Repeat every record word for word and omit the images.

[Coordinate change listings]

--

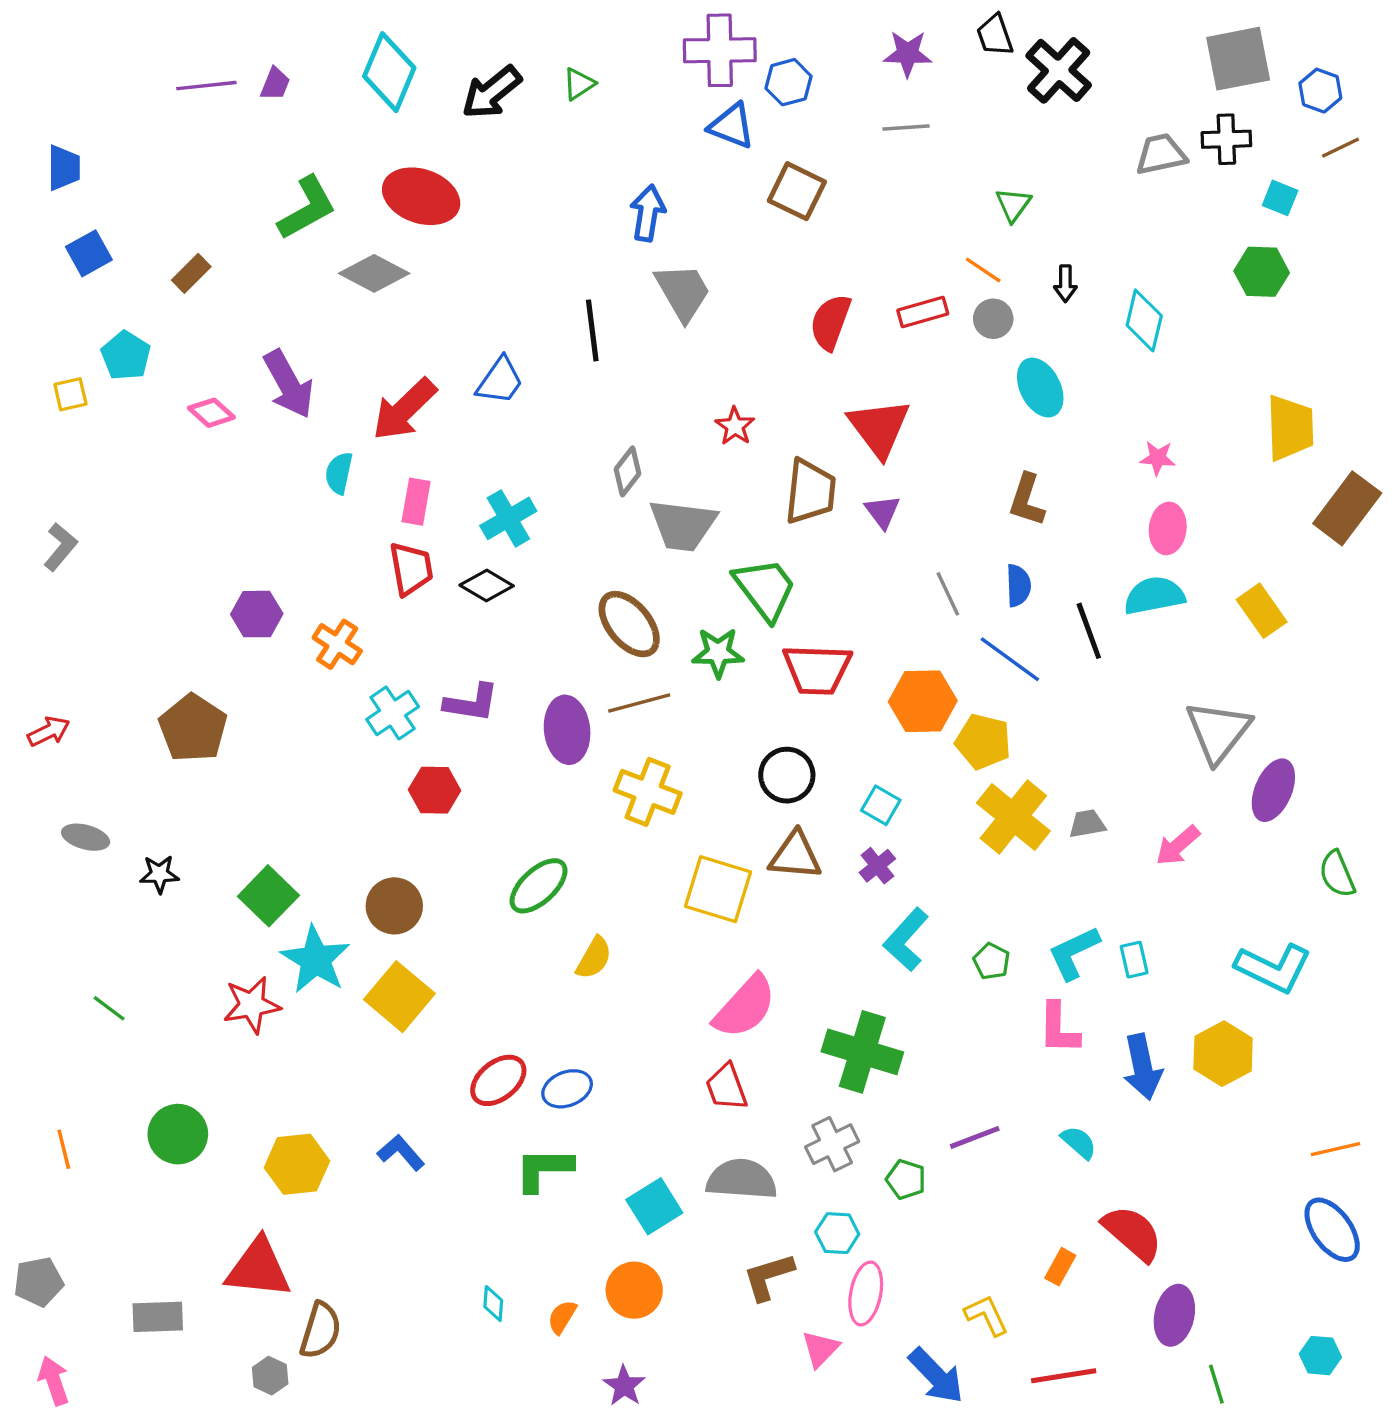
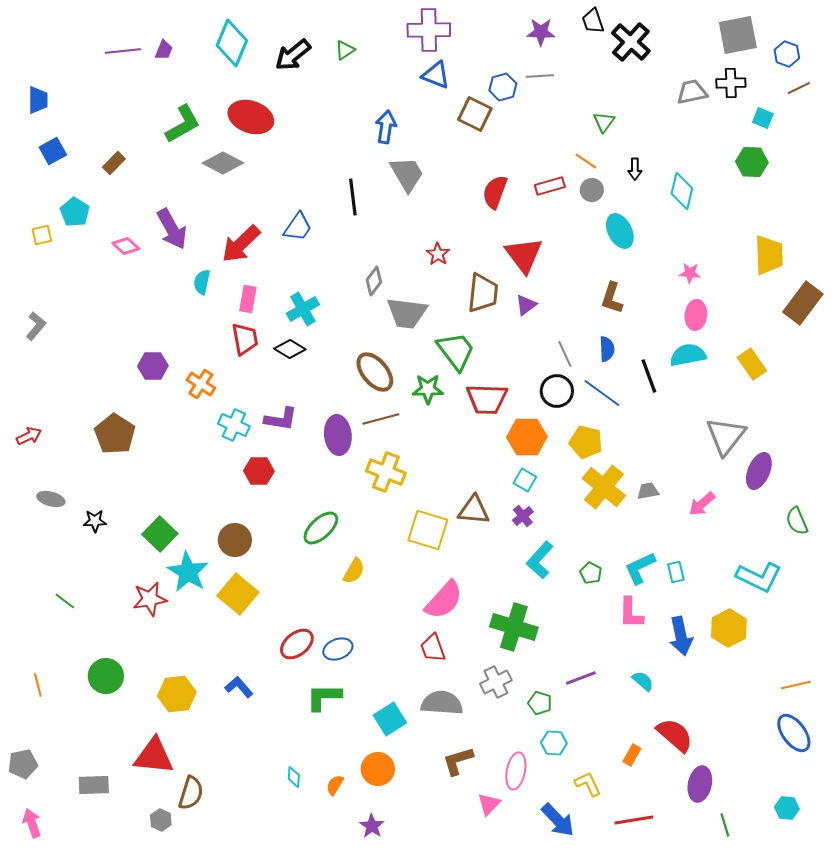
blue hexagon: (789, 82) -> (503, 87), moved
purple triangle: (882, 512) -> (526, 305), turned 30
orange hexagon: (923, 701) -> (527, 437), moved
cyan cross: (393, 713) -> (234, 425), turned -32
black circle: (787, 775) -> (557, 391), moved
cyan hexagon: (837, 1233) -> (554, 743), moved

--

■ **Answer section**:
blue hexagon: (789, 82) -> (503, 87), moved
purple triangle: (882, 512) -> (526, 305), turned 30
orange hexagon: (923, 701) -> (527, 437), moved
cyan cross: (393, 713) -> (234, 425), turned -32
black circle: (787, 775) -> (557, 391), moved
cyan hexagon: (837, 1233) -> (554, 743), moved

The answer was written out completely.